Records:

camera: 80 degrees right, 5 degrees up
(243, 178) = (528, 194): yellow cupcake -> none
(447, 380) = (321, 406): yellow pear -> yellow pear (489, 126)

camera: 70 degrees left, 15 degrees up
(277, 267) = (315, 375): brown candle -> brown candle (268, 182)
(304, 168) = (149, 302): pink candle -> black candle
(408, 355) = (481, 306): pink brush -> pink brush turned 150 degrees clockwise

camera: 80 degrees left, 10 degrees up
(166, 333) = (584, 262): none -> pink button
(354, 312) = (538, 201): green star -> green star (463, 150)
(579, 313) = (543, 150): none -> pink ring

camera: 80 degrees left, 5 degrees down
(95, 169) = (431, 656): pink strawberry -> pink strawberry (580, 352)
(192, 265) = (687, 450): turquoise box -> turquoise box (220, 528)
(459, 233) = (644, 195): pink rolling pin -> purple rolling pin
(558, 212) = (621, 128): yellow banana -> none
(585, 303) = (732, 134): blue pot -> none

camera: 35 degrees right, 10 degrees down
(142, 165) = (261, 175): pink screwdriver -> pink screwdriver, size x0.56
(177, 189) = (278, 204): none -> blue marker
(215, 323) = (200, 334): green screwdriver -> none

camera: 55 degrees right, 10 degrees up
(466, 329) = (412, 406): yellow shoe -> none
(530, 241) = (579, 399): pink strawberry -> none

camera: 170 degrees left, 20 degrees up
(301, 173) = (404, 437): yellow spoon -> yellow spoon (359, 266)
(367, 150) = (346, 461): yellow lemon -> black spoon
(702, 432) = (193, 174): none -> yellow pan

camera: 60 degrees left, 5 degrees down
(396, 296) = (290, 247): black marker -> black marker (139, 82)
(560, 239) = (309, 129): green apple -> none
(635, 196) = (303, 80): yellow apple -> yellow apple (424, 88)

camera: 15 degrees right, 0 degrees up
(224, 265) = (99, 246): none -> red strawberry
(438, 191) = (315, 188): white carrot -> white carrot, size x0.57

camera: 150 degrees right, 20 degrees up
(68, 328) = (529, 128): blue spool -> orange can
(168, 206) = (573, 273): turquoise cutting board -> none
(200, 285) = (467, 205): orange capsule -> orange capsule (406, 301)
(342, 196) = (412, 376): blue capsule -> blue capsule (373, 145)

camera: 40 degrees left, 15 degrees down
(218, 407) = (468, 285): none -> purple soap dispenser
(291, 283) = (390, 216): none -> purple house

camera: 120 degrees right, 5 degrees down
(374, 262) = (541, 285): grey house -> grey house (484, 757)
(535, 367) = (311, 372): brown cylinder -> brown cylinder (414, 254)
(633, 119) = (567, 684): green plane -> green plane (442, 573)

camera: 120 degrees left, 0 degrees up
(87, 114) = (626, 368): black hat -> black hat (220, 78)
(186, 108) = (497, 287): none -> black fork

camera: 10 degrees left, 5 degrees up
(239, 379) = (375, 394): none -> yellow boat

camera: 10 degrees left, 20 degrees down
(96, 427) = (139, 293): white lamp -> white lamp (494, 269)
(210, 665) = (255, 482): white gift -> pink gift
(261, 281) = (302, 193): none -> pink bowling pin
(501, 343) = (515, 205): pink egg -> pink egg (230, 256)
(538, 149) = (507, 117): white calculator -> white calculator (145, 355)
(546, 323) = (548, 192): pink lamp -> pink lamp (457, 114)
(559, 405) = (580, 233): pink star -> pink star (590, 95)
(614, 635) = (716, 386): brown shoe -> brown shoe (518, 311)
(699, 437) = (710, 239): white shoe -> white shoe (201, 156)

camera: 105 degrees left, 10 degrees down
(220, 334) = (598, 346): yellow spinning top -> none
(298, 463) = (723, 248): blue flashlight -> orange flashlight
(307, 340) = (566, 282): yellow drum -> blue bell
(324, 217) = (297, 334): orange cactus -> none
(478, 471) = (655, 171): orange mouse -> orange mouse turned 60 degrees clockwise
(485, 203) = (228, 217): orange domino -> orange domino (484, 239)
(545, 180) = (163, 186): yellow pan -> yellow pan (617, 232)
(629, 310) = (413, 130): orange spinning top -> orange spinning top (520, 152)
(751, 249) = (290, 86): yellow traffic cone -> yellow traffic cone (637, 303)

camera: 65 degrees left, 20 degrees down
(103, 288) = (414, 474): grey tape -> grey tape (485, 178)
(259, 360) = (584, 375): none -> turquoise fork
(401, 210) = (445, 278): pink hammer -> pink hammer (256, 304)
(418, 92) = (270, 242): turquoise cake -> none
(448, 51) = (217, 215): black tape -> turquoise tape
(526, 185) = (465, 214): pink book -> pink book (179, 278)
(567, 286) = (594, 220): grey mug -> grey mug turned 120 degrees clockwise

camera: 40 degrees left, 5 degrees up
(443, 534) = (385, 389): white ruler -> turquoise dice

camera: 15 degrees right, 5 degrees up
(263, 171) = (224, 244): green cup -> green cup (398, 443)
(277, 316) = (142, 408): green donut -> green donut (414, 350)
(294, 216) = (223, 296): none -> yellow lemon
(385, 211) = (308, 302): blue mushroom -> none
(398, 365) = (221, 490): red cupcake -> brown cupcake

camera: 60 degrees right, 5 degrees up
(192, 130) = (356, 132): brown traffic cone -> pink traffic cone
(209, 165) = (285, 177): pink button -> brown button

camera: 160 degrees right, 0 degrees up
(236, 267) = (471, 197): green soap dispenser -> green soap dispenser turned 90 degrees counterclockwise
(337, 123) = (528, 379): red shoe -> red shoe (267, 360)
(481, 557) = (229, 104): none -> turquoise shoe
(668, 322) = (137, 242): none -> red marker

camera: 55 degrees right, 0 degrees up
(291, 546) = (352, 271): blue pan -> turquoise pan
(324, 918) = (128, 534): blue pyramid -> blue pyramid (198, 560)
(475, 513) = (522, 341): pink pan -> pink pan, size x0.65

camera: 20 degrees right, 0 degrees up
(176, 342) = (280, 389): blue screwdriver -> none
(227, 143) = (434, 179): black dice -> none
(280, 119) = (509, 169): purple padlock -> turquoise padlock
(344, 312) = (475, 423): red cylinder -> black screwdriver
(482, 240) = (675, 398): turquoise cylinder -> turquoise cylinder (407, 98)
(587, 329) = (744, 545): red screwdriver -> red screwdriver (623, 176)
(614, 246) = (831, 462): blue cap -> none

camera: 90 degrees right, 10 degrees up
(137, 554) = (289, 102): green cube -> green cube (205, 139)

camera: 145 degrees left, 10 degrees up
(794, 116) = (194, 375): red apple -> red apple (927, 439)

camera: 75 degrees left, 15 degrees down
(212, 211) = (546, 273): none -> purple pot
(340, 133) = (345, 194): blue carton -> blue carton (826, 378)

Work request:
Repeat all of the data exactly.

Answer section:
camera: 80 degrees right, 5 degrees up
(243, 178) = (528, 194): yellow cupcake -> none
(447, 380) = (321, 406): yellow pear -> yellow pear (489, 126)

camera: 70 degrees left, 15 degrees up
(277, 267) = (315, 375): brown candle -> brown candle (268, 182)
(304, 168) = (149, 302): pink candle -> black candle
(408, 355) = (481, 306): pink brush -> pink brush turned 150 degrees clockwise

camera: 80 degrees left, 10 degrees up
(166, 333) = (584, 262): none -> pink button
(354, 312) = (538, 201): green star -> green star (463, 150)
(579, 313) = (543, 150): none -> pink ring

camera: 80 degrees left, 5 degrees down
(95, 169) = (431, 656): pink strawberry -> pink strawberry (580, 352)
(192, 265) = (687, 450): turquoise box -> turquoise box (220, 528)
(459, 233) = (644, 195): pink rolling pin -> purple rolling pin
(558, 212) = (621, 128): yellow banana -> none
(585, 303) = (732, 134): blue pot -> none

camera: 35 degrees right, 10 degrees down
(142, 165) = (261, 175): pink screwdriver -> pink screwdriver, size x0.56
(177, 189) = (278, 204): none -> blue marker
(215, 323) = (200, 334): green screwdriver -> none

camera: 55 degrees right, 10 degrees up
(466, 329) = (412, 406): yellow shoe -> none
(530, 241) = (579, 399): pink strawberry -> none

camera: 170 degrees left, 20 degrees up
(301, 173) = (404, 437): yellow spoon -> yellow spoon (359, 266)
(367, 150) = (346, 461): yellow lemon -> black spoon
(702, 432) = (193, 174): none -> yellow pan

camera: 60 degrees left, 5 degrees down
(396, 296) = (290, 247): black marker -> black marker (139, 82)
(560, 239) = (309, 129): green apple -> none
(635, 196) = (303, 80): yellow apple -> yellow apple (424, 88)

camera: 15 degrees right, 0 degrees up
(224, 265) = (99, 246): none -> red strawberry
(438, 191) = (315, 188): white carrot -> white carrot, size x0.57

camera: 150 degrees right, 20 degrees up
(68, 328) = (529, 128): blue spool -> orange can
(168, 206) = (573, 273): turquoise cutting board -> none
(200, 285) = (467, 205): orange capsule -> orange capsule (406, 301)
(342, 196) = (412, 376): blue capsule -> blue capsule (373, 145)

camera: 40 degrees left, 15 degrees down
(218, 407) = (468, 285): none -> purple soap dispenser
(291, 283) = (390, 216): none -> purple house

camera: 120 degrees right, 5 degrees down
(374, 262) = (541, 285): grey house -> grey house (484, 757)
(535, 367) = (311, 372): brown cylinder -> brown cylinder (414, 254)
(633, 119) = (567, 684): green plane -> green plane (442, 573)

camera: 120 degrees left, 0 degrees up
(87, 114) = (626, 368): black hat -> black hat (220, 78)
(186, 108) = (497, 287): none -> black fork

camera: 10 degrees left, 5 degrees up
(239, 379) = (375, 394): none -> yellow boat

camera: 10 degrees left, 20 degrees down
(96, 427) = (139, 293): white lamp -> white lamp (494, 269)
(210, 665) = (255, 482): white gift -> pink gift
(261, 281) = (302, 193): none -> pink bowling pin
(501, 343) = (515, 205): pink egg -> pink egg (230, 256)
(538, 149) = (507, 117): white calculator -> white calculator (145, 355)
(546, 323) = (548, 192): pink lamp -> pink lamp (457, 114)
(559, 405) = (580, 233): pink star -> pink star (590, 95)
(614, 635) = (716, 386): brown shoe -> brown shoe (518, 311)
(699, 437) = (710, 239): white shoe -> white shoe (201, 156)

camera: 105 degrees left, 10 degrees down
(220, 334) = (598, 346): yellow spinning top -> none
(298, 463) = (723, 248): blue flashlight -> orange flashlight
(307, 340) = (566, 282): yellow drum -> blue bell
(324, 217) = (297, 334): orange cactus -> none
(478, 471) = (655, 171): orange mouse -> orange mouse turned 60 degrees clockwise
(485, 203) = (228, 217): orange domino -> orange domino (484, 239)
(545, 180) = (163, 186): yellow pan -> yellow pan (617, 232)
(629, 310) = (413, 130): orange spinning top -> orange spinning top (520, 152)
(751, 249) = (290, 86): yellow traffic cone -> yellow traffic cone (637, 303)

camera: 65 degrees left, 20 degrees down
(103, 288) = (414, 474): grey tape -> grey tape (485, 178)
(259, 360) = (584, 375): none -> turquoise fork
(401, 210) = (445, 278): pink hammer -> pink hammer (256, 304)
(418, 92) = (270, 242): turquoise cake -> none
(448, 51) = (217, 215): black tape -> turquoise tape
(526, 185) = (465, 214): pink book -> pink book (179, 278)
(567, 286) = (594, 220): grey mug -> grey mug turned 120 degrees clockwise

camera: 40 degrees left, 5 degrees up
(443, 534) = (385, 389): white ruler -> turquoise dice

camera: 15 degrees right, 5 degrees up
(263, 171) = (224, 244): green cup -> green cup (398, 443)
(277, 316) = (142, 408): green donut -> green donut (414, 350)
(294, 216) = (223, 296): none -> yellow lemon
(385, 211) = (308, 302): blue mushroom -> none
(398, 365) = (221, 490): red cupcake -> brown cupcake

camera: 60 degrees right, 5 degrees up
(192, 130) = (356, 132): brown traffic cone -> pink traffic cone
(209, 165) = (285, 177): pink button -> brown button

camera: 160 degrees right, 0 degrees up
(236, 267) = (471, 197): green soap dispenser -> green soap dispenser turned 90 degrees counterclockwise
(337, 123) = (528, 379): red shoe -> red shoe (267, 360)
(481, 557) = (229, 104): none -> turquoise shoe
(668, 322) = (137, 242): none -> red marker

camera: 55 degrees right, 0 degrees up
(291, 546) = (352, 271): blue pan -> turquoise pan
(324, 918) = (128, 534): blue pyramid -> blue pyramid (198, 560)
(475, 513) = (522, 341): pink pan -> pink pan, size x0.65

camera: 20 degrees right, 0 degrees up
(176, 342) = (280, 389): blue screwdriver -> none
(227, 143) = (434, 179): black dice -> none
(280, 119) = (509, 169): purple padlock -> turquoise padlock
(344, 312) = (475, 423): red cylinder -> black screwdriver
(482, 240) = (675, 398): turquoise cylinder -> turquoise cylinder (407, 98)
(587, 329) = (744, 545): red screwdriver -> red screwdriver (623, 176)
(614, 246) = (831, 462): blue cap -> none

camera: 90 degrees right, 10 degrees up
(137, 554) = (289, 102): green cube -> green cube (205, 139)

camera: 145 degrees left, 10 degrees up
(794, 116) = (194, 375): red apple -> red apple (927, 439)

camera: 75 degrees left, 15 degrees down
(212, 211) = (546, 273): none -> purple pot
(340, 133) = (345, 194): blue carton -> blue carton (826, 378)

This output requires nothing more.